Begin DATASET ROWS

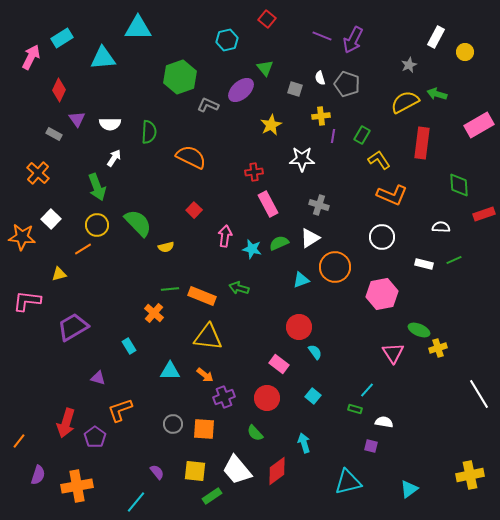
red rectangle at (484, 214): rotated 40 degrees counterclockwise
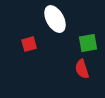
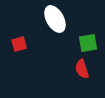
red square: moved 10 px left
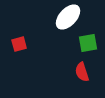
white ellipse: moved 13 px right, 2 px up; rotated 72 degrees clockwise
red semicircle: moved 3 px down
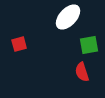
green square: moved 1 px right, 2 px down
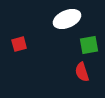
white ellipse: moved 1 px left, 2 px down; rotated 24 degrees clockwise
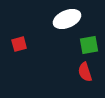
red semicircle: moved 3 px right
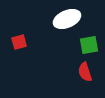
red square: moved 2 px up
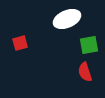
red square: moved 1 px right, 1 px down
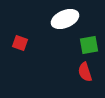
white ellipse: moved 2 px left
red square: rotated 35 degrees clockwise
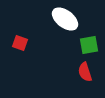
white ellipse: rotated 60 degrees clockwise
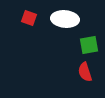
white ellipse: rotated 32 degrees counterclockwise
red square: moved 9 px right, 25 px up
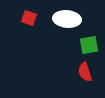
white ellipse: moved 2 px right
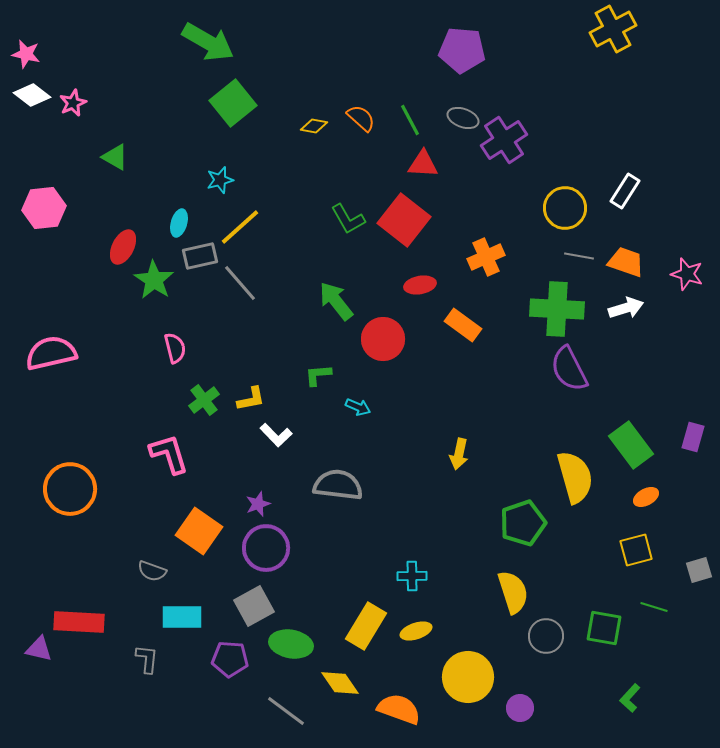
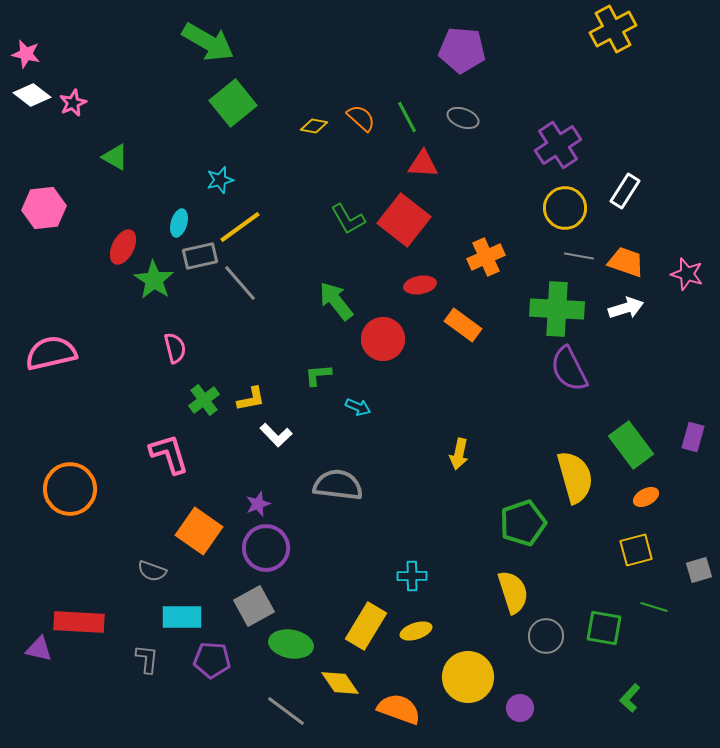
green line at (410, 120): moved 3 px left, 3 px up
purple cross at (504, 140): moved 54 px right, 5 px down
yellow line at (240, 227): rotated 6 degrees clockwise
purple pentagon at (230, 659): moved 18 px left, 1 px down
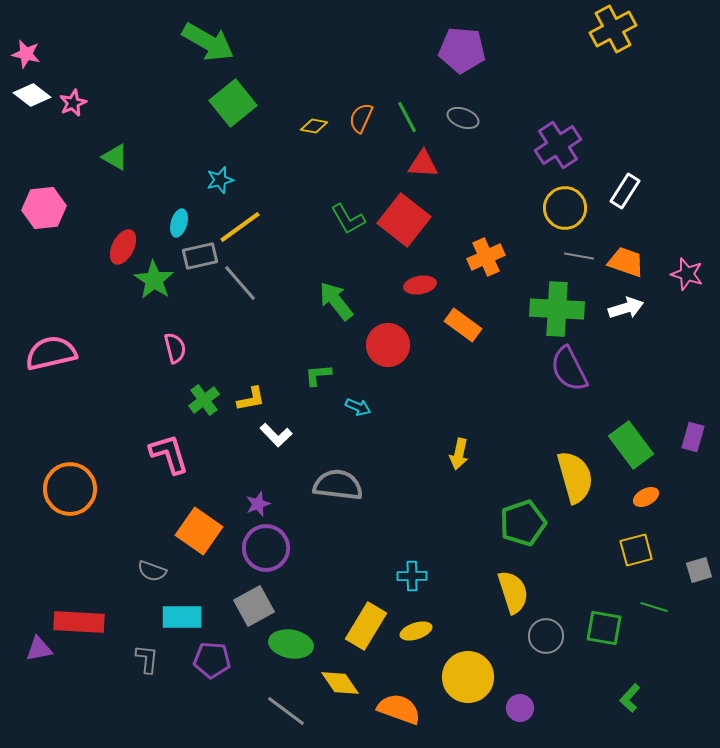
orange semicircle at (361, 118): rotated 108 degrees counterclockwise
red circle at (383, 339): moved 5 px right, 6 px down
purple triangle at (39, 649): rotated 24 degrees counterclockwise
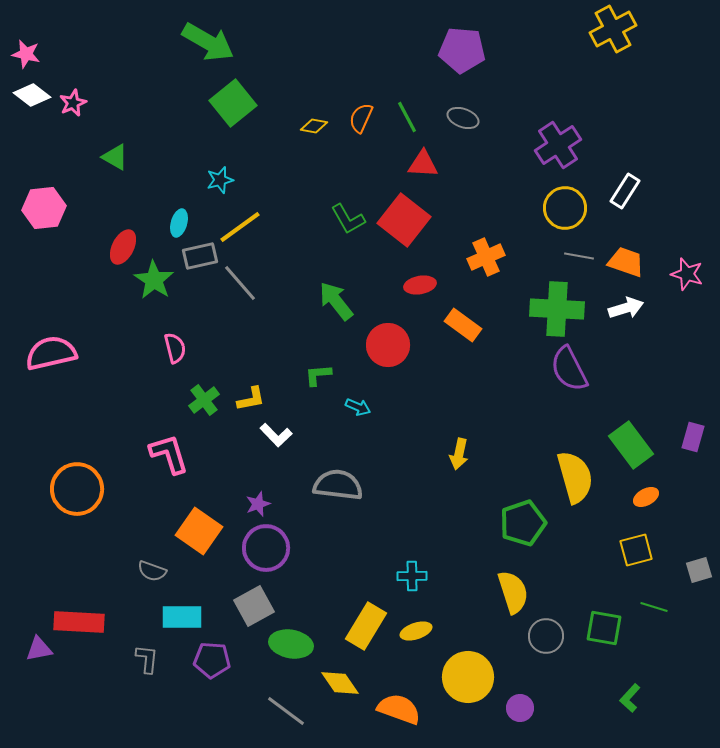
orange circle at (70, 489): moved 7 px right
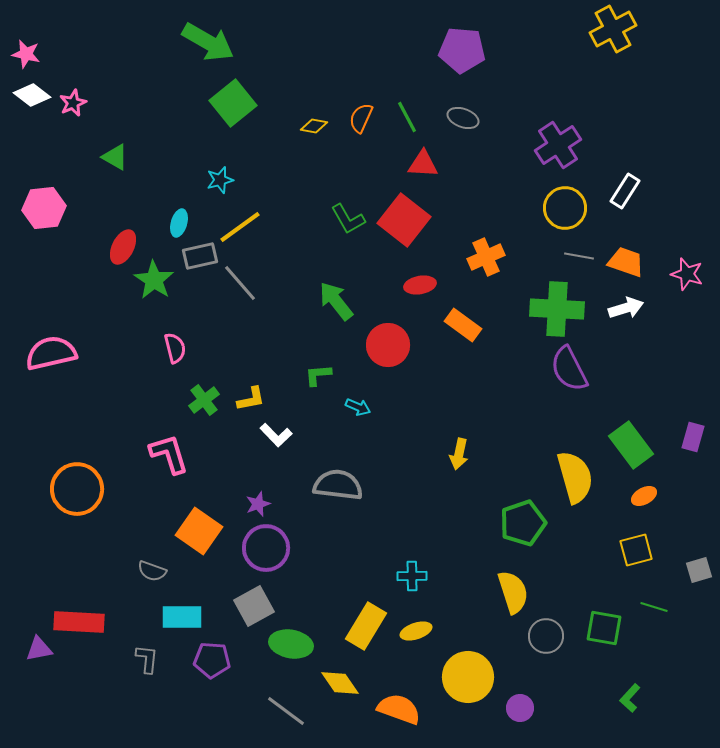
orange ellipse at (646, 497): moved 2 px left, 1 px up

End DATASET ROWS

### TO BE DONE
Rename "white ellipse" to "gray ellipse" in every line of the material above, keeping everything else the same. Leave the pictures out of your answer.

### ANSWER TO THE PROBLEM
red rectangle at (484, 214): rotated 40 degrees counterclockwise
red square: moved 10 px left
gray ellipse: moved 13 px right, 2 px up; rotated 72 degrees clockwise
red semicircle: moved 3 px down
green square: moved 1 px right, 2 px down
gray ellipse: moved 1 px left, 2 px down; rotated 24 degrees clockwise
red semicircle: moved 3 px right
red square: moved 2 px up
red square: moved 1 px right, 1 px down
gray ellipse: moved 2 px left
red square: rotated 35 degrees clockwise
gray ellipse: rotated 60 degrees clockwise
gray ellipse: rotated 32 degrees counterclockwise
red square: moved 9 px right, 25 px up
gray ellipse: moved 2 px right
green line at (410, 120): moved 3 px left, 3 px up
purple cross at (504, 140): moved 54 px right, 5 px down
yellow line at (240, 227): rotated 6 degrees clockwise
purple pentagon at (230, 659): moved 18 px left, 1 px down
orange semicircle at (361, 118): rotated 108 degrees counterclockwise
red circle at (383, 339): moved 5 px right, 6 px down
purple triangle at (39, 649): rotated 24 degrees counterclockwise
orange circle at (70, 489): moved 7 px right
orange ellipse at (646, 497): moved 2 px left, 1 px up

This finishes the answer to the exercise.